▸ Collected data entries
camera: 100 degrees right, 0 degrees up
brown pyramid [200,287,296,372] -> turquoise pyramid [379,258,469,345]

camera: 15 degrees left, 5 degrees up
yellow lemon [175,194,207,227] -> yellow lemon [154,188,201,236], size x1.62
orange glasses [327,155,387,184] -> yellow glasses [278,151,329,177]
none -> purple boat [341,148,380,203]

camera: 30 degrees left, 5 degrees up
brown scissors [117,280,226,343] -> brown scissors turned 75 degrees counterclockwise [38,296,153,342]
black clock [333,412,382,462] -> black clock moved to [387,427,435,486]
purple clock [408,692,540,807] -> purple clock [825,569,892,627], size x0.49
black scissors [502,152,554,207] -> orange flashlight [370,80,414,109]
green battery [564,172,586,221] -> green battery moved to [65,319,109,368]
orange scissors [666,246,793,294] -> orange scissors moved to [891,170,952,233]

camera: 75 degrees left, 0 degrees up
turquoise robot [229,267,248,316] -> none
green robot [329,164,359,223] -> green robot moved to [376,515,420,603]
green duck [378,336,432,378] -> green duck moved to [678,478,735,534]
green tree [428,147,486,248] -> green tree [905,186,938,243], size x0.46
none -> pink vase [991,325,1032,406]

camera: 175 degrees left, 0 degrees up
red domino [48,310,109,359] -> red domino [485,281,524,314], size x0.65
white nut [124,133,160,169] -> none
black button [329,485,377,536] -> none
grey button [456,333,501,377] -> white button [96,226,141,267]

▸ About this exercise
Which lines should be output? Exactly those from the first line of the data through the line containing "yellow lemon [175,194,207,227]", inclusive.

▸ Result for this exercise
camera: 100 degrees right, 0 degrees up
brown pyramid [200,287,296,372] -> turquoise pyramid [379,258,469,345]

camera: 15 degrees left, 5 degrees up
yellow lemon [175,194,207,227] -> yellow lemon [154,188,201,236], size x1.62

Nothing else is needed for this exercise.